→ Work required
From the line with "DRIVER pin ENA: D5 -> D0" to the last line of the data below, repeat every line exactly and add nothing.

→ Data under study

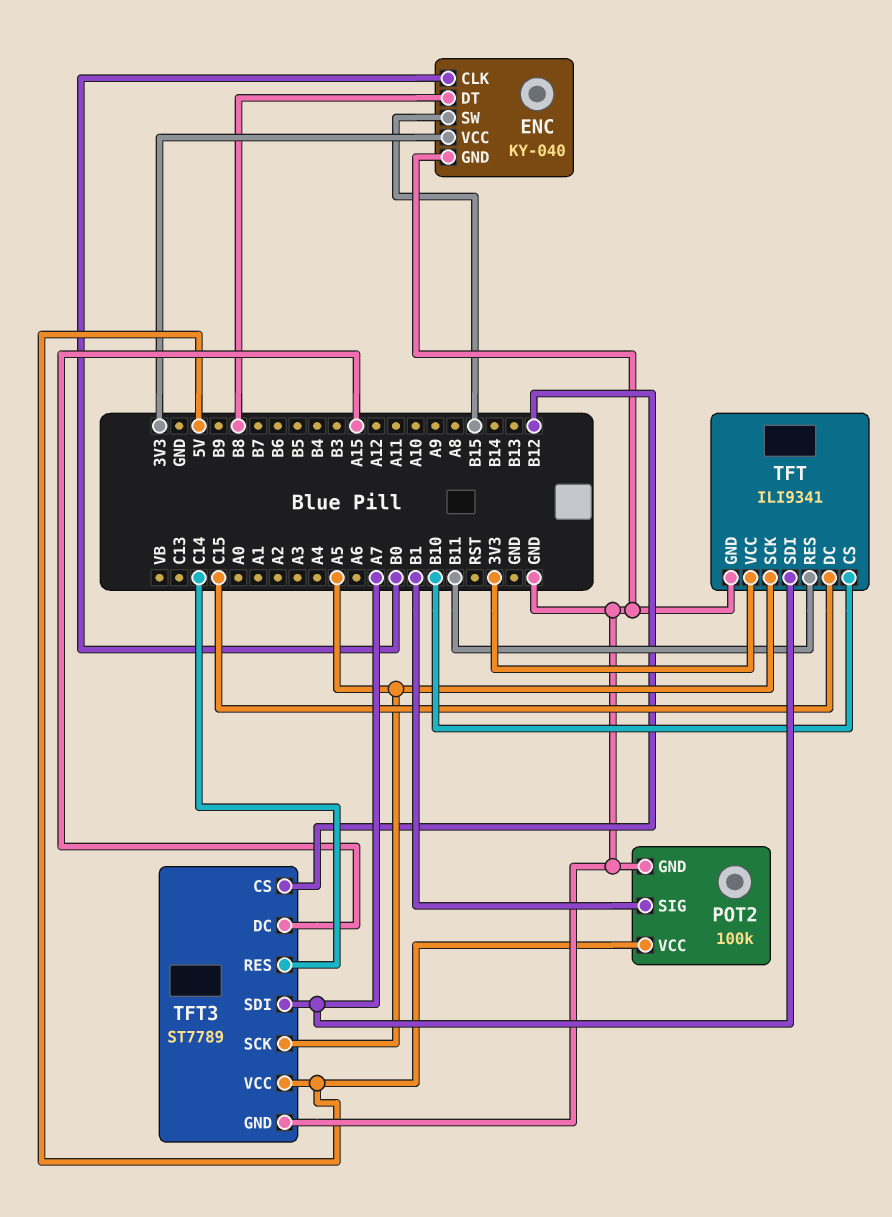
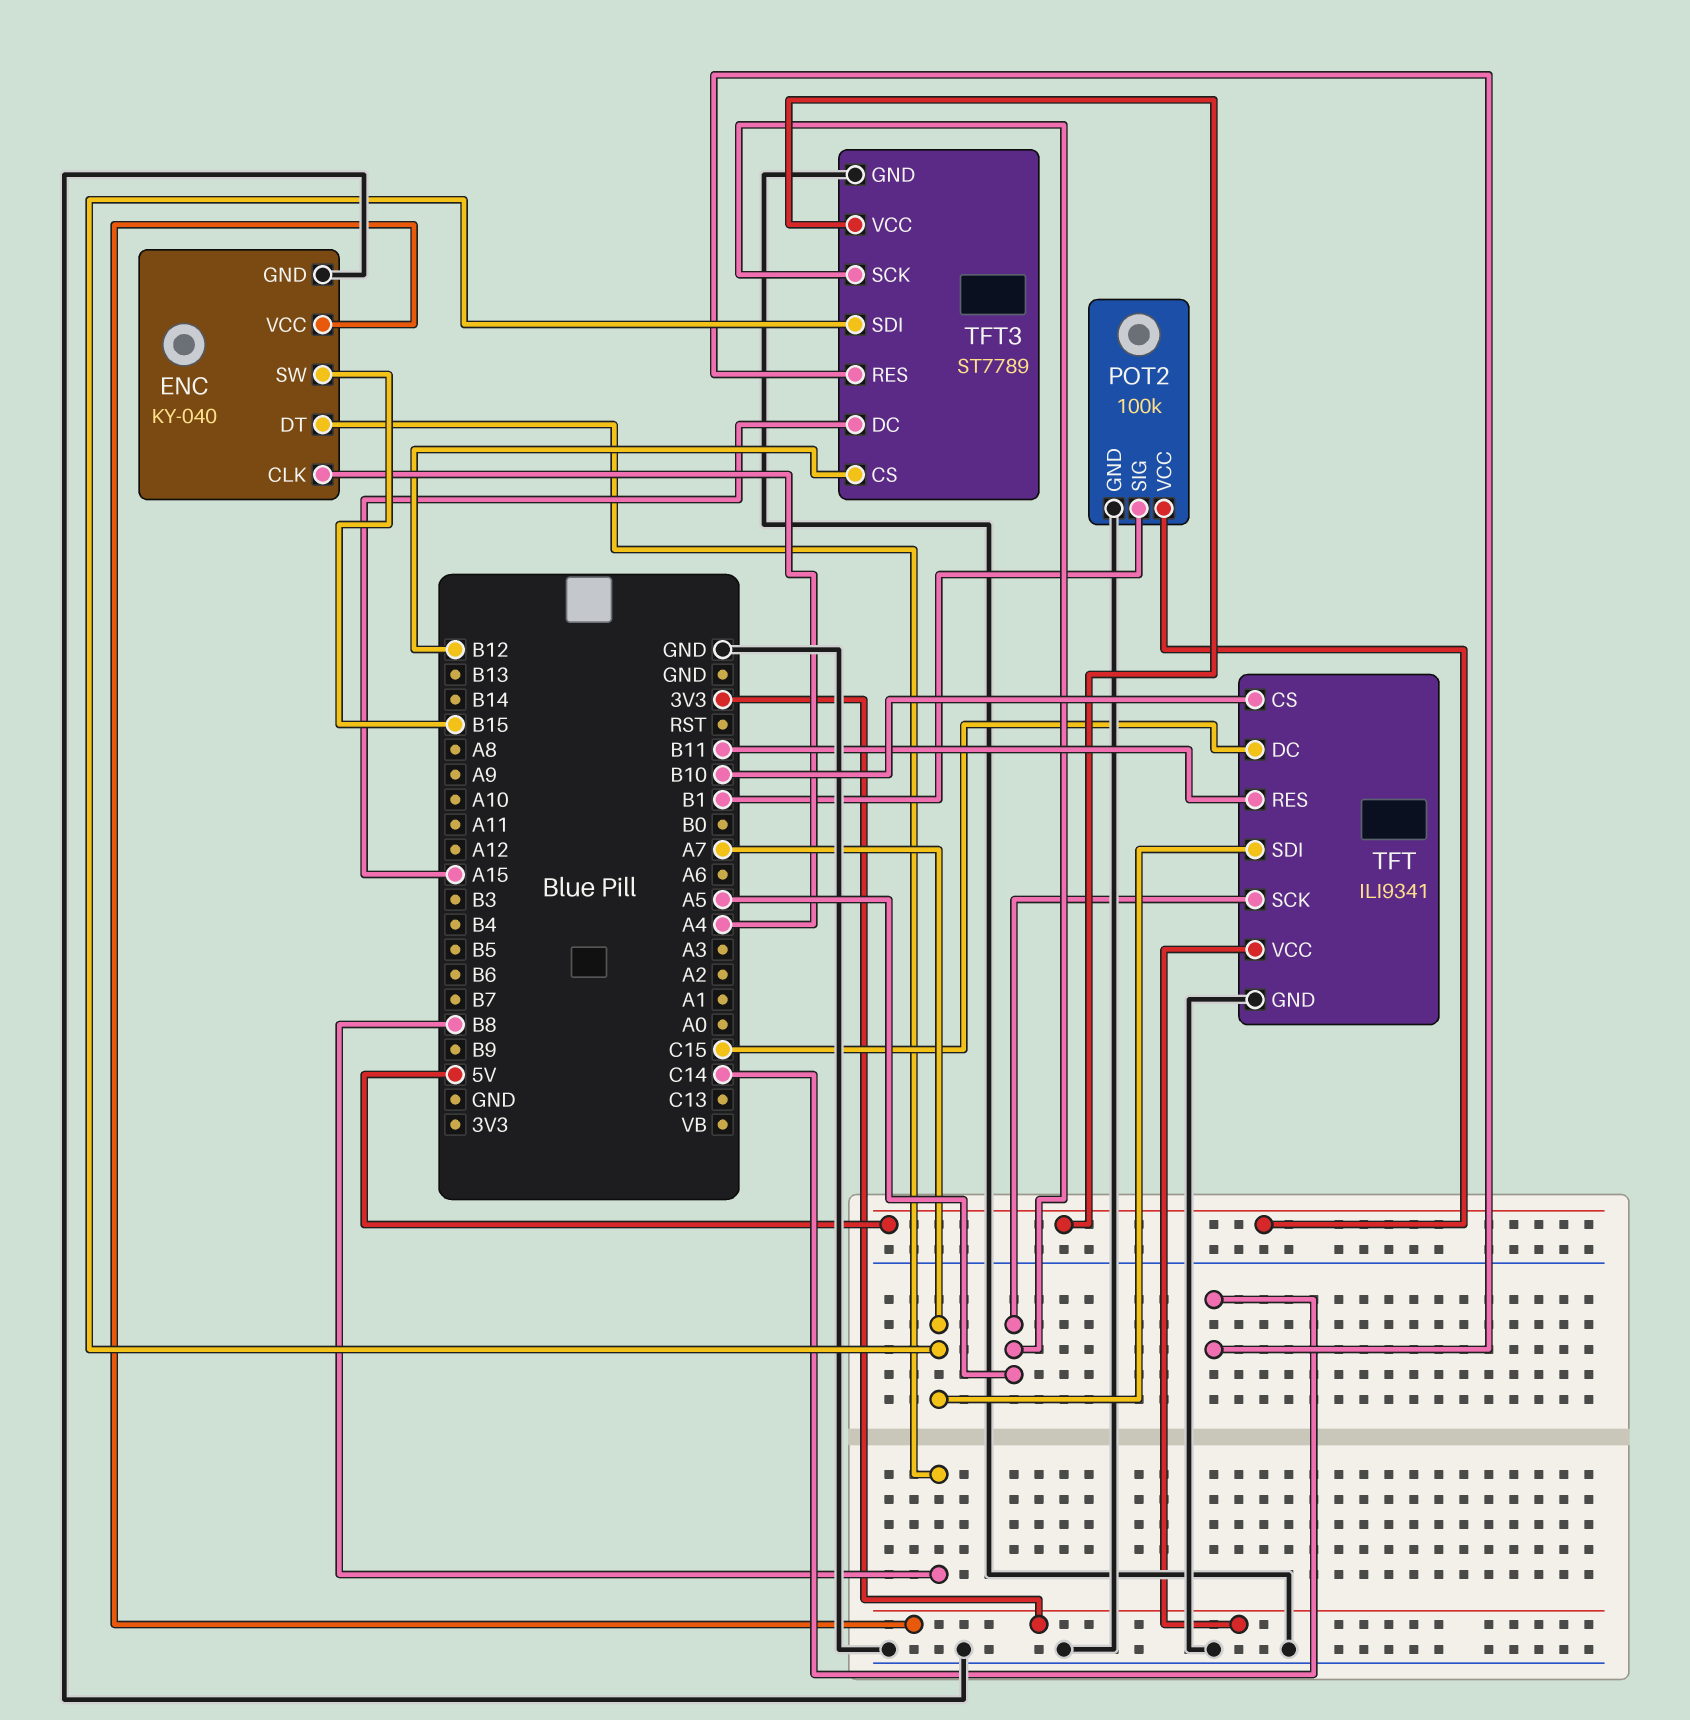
ENC pin CLK: B0 -> A4

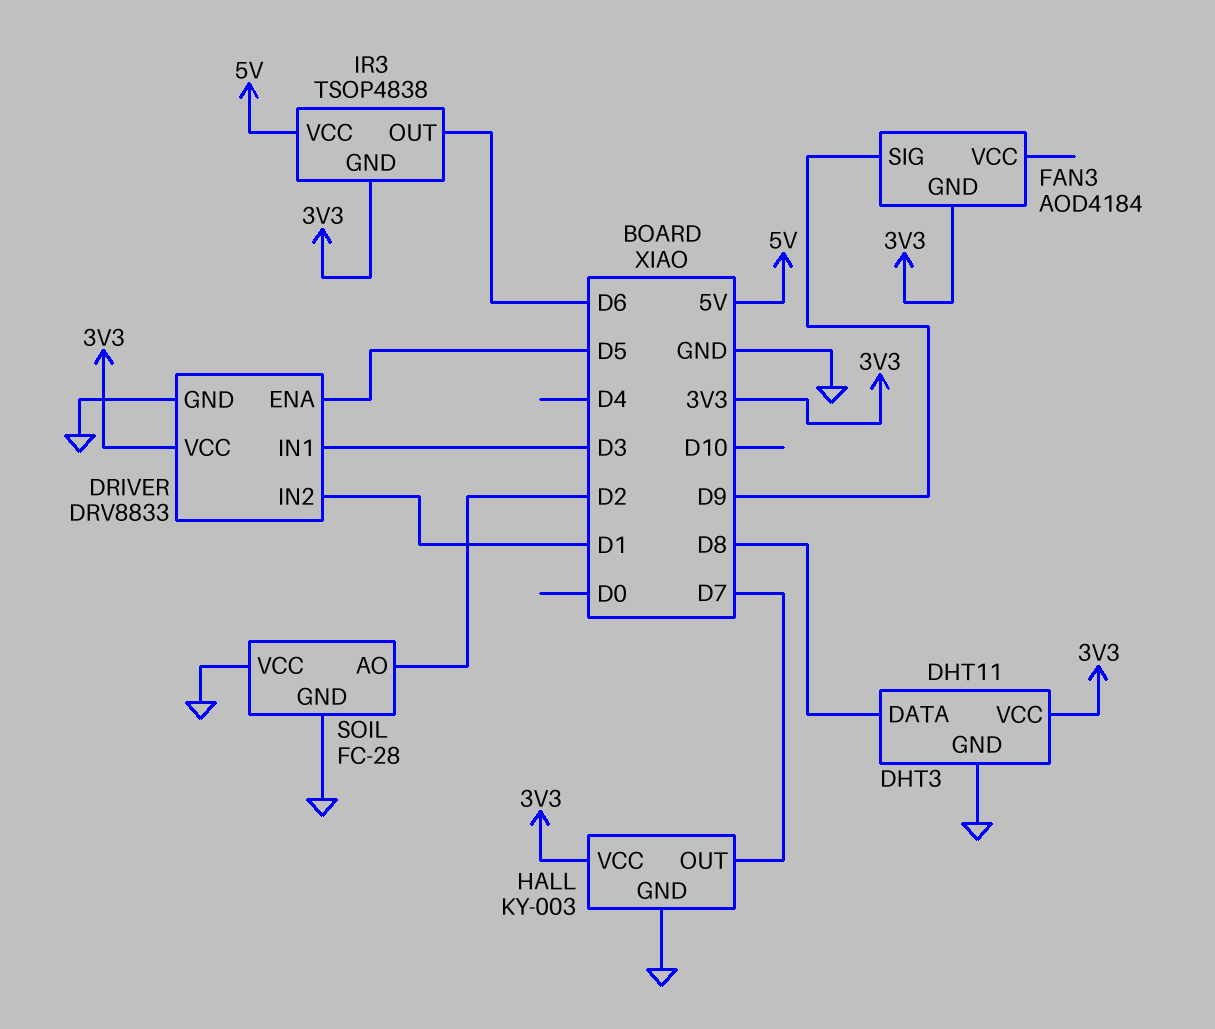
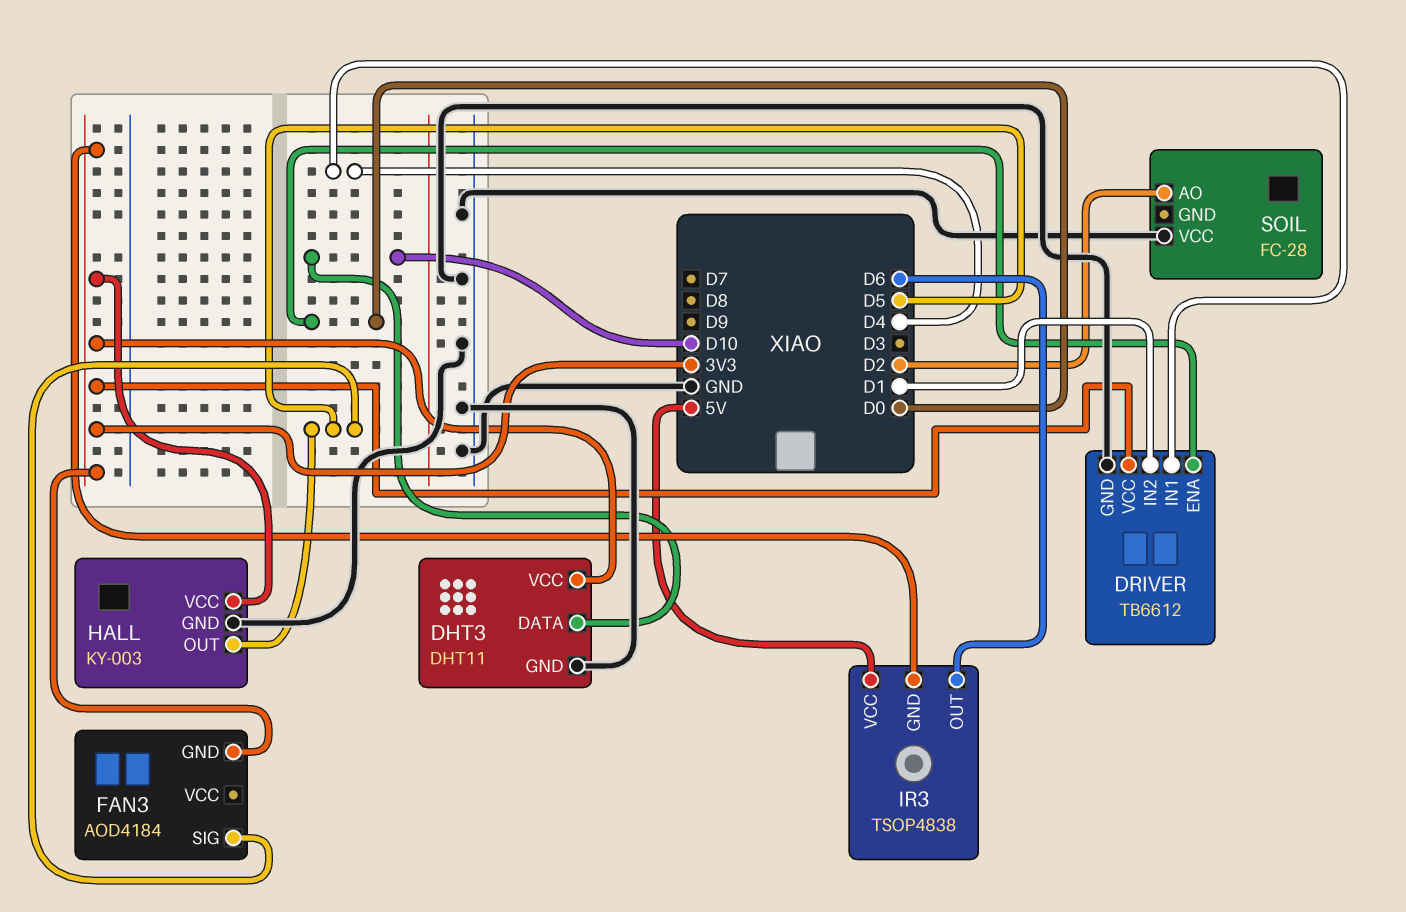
DHT3 pin DATA: D8 -> D10
DRIVER: DRV8833 -> TB6612
DRIVER pin ENA: D5 -> D0
DRIVER pin IN1: D3 -> D4
FAN3 pin SIG: D9 -> D5
HALL pin OUT: D7 -> D5
SOIL pin GND: GND -> none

→ Task result
DRIVER pin ENA: D5 -> D0
DRIVER pin IN1: D3 -> D4
FAN3 pin SIG: D9 -> D5
HALL pin OUT: D7 -> D5
SOIL pin GND: GND -> none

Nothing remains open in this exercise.